** Dataset extract **
_ _ _ _ _

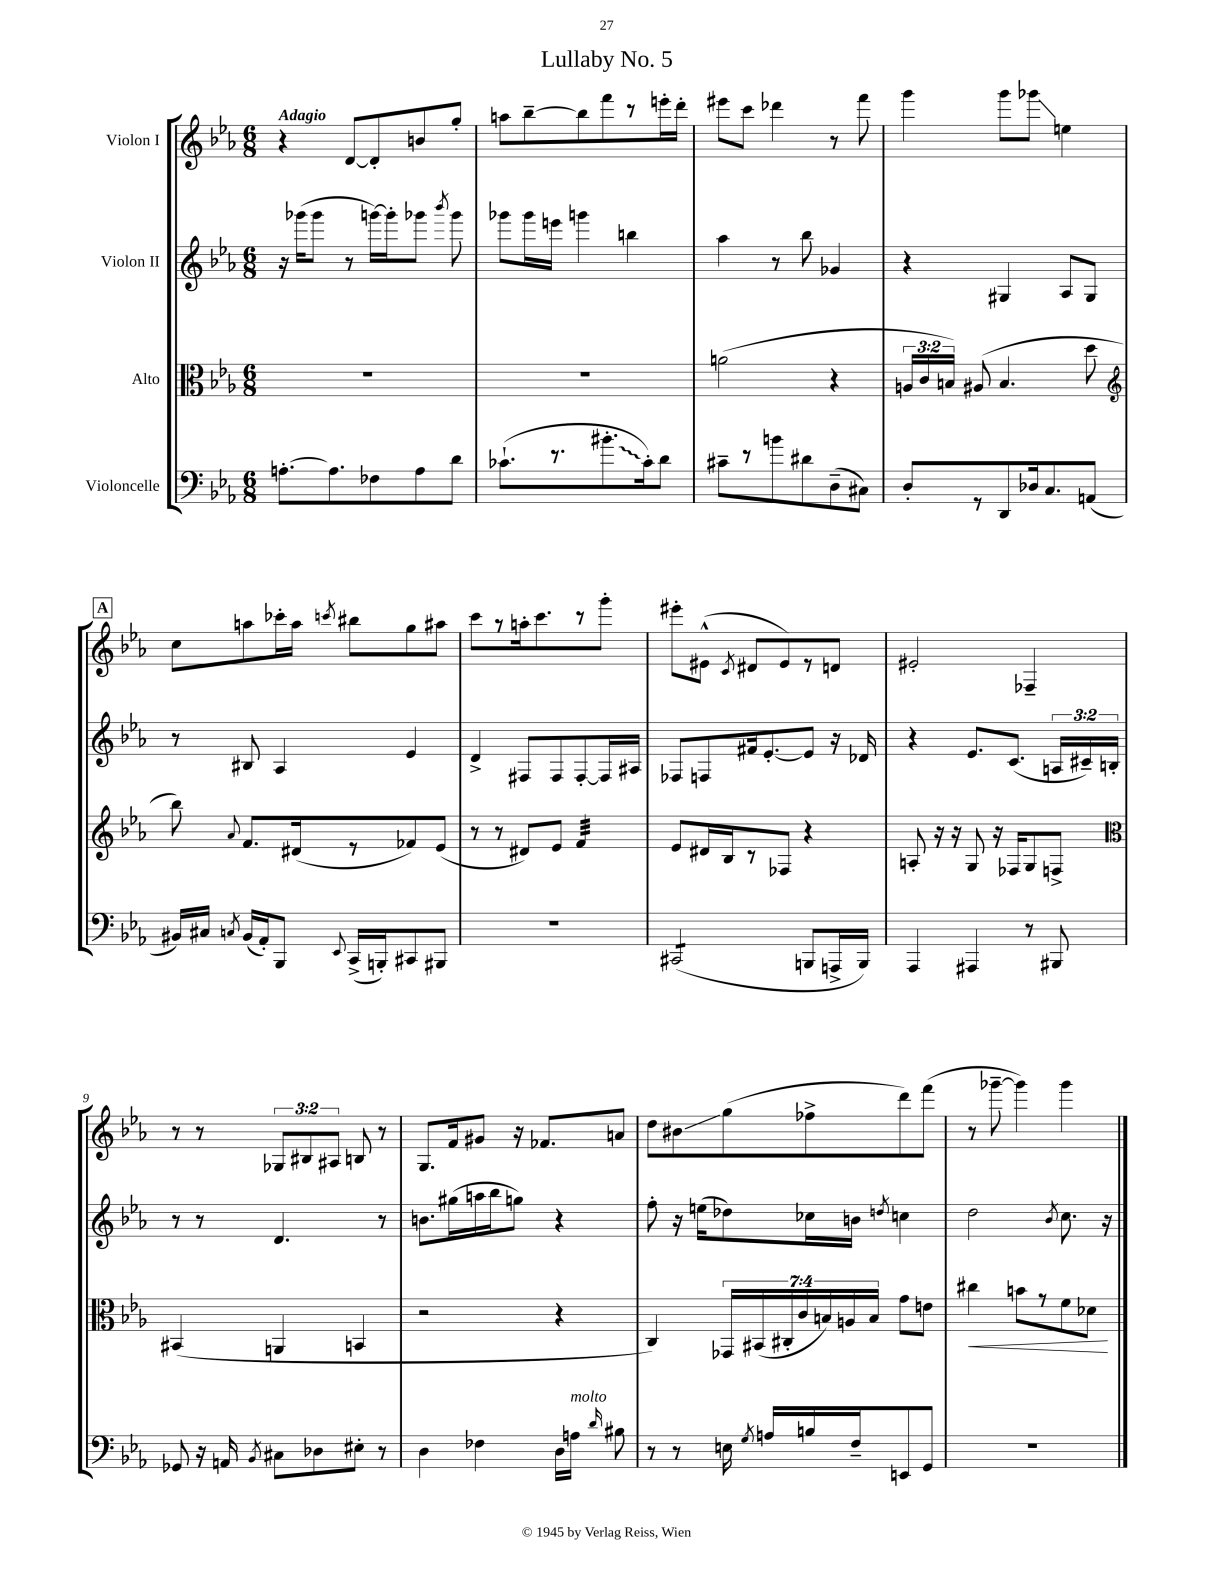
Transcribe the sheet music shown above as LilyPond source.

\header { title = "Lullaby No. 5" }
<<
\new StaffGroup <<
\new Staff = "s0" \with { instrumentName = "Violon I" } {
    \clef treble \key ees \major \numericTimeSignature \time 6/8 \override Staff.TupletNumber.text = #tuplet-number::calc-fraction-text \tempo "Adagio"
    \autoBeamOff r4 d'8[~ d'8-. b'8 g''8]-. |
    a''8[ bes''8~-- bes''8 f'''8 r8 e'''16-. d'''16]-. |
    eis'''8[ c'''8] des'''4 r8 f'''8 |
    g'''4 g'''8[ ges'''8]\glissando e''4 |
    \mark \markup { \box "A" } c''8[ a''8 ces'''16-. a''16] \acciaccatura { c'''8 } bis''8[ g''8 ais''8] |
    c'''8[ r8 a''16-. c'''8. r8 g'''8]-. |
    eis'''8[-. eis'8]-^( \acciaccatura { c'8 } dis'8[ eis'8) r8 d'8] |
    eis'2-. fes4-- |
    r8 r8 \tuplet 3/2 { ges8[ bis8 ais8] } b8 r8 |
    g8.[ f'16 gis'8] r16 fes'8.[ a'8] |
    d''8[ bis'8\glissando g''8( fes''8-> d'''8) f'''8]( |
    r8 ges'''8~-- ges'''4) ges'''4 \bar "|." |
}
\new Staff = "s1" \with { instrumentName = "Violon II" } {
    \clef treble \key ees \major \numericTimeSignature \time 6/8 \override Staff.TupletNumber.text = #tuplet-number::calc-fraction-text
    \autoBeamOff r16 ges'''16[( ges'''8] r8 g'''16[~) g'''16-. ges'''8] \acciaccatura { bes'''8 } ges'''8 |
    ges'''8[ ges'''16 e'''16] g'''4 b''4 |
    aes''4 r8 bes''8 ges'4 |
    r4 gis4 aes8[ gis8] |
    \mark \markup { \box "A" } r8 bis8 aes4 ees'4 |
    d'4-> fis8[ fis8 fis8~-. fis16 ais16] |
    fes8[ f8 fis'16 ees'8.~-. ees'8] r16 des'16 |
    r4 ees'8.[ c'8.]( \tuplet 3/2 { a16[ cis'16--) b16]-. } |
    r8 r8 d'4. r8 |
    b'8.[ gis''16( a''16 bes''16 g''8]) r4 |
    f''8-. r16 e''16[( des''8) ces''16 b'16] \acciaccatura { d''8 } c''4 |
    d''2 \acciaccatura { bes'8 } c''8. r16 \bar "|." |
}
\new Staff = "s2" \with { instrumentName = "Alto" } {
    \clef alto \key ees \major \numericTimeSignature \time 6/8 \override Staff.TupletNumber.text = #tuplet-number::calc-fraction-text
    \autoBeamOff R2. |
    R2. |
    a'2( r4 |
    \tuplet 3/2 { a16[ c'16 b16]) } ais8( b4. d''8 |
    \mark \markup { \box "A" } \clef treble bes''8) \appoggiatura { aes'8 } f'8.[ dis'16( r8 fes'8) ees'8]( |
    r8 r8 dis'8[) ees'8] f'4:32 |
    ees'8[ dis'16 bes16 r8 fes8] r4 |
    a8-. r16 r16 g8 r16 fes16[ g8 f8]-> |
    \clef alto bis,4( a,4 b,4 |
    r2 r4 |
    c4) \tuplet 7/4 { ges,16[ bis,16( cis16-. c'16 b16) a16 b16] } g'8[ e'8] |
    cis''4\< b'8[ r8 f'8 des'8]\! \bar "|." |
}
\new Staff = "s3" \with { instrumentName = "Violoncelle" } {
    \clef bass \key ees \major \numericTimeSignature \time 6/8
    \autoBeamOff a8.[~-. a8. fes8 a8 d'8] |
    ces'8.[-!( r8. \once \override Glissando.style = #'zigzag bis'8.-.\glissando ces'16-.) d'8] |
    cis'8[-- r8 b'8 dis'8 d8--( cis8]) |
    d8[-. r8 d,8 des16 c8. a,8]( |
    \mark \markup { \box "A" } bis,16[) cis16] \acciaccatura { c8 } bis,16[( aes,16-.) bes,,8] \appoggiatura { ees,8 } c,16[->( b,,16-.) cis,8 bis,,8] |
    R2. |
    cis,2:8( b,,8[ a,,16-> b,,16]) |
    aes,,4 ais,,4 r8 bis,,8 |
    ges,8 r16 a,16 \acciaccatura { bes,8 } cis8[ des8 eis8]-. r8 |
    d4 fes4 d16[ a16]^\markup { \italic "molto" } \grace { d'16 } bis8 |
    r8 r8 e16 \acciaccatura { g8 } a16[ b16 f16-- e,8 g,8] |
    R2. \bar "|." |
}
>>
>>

_ _ _ _ _

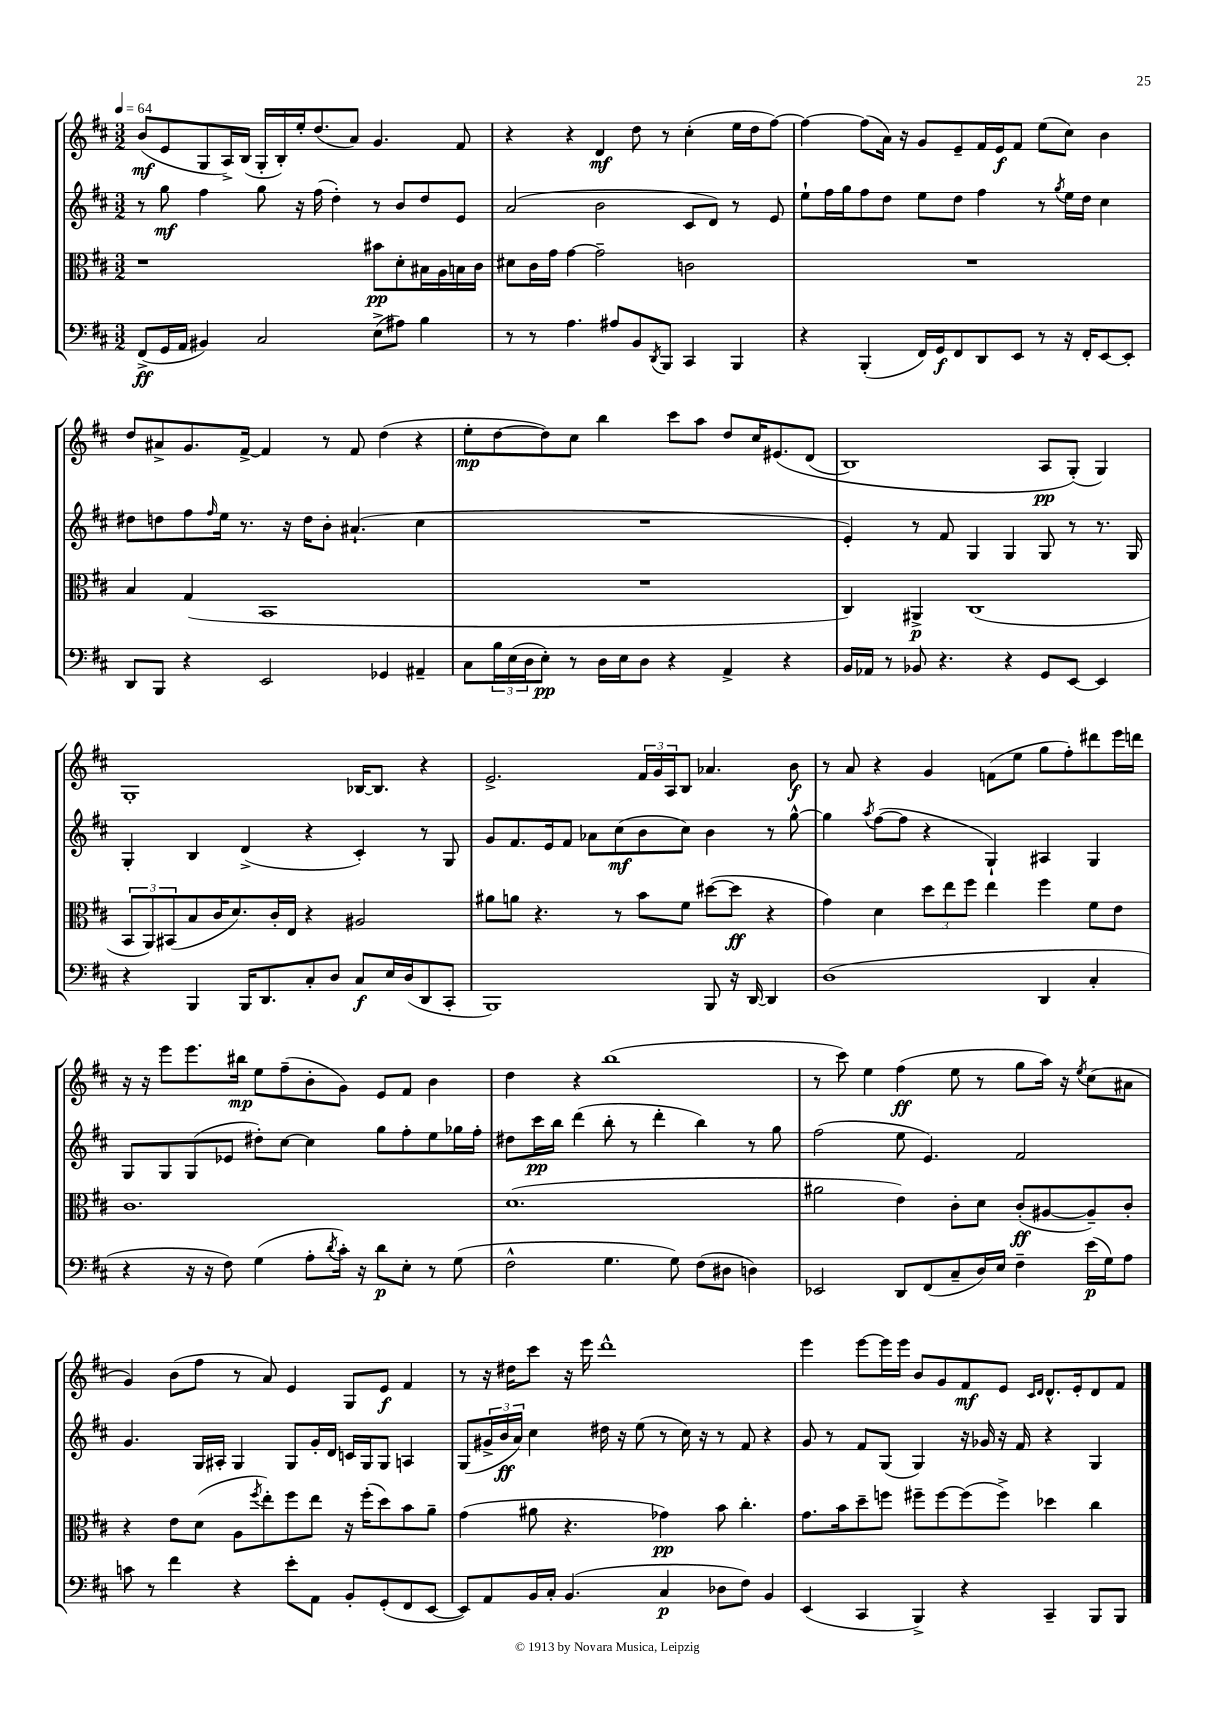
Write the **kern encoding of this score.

_ _ _ _ _

** Required task **
Reproduce the data exactly, from the line containing "Transcribe the sheet" down to the line containing "d''8[ bis'8\glissando g''8( fes''8->", with both of those lines included.

** Solution **
Transcribe the sheet music shown above as LilyPond source.

\header { title = "Lullaby No. 5" }
<<
\new StaffGroup <<
\new Staff = "s0" \with { instrumentName = "Violon I" } {
    \clef treble \key ees \major \numericTimeSignature \time 6/8 \override Staff.TupletNumber.text = #tuplet-number::calc-fraction-text \tempo "Adagio"
    \autoBeamOff r4 d'8[~ d'8-. b'8 g''8]-. |
    a''8[ bes''8~-- bes''8 f'''8 r8 e'''16-. d'''16]-. |
    eis'''8[ c'''8] des'''4 r8 f'''8 |
    g'''4 g'''8[ ges'''8]\glissando e''4 |
    \mark \markup { \box "A" } c''8[ a''8 ces'''16-. a''16] \acciaccatura { c'''8 } bis''8[ g''8 ais''8] |
    c'''8[ r8 a''16-. c'''8. r8 g'''8]-. |
    eis'''8[-. eis'8]-^( \acciaccatura { c'8 } dis'8[ eis'8) r8 d'8] |
    eis'2-. fes4-- |
    r8 r8 \tuplet 3/2 { ges8[ bis8 ais8] } b8 r8 |
    g8.[ f'16 gis'8] r16 fes'8.[ a'8] |
    d''8[ bis'8\glissando g''8( fes''8-> d'''8) f'''8]( |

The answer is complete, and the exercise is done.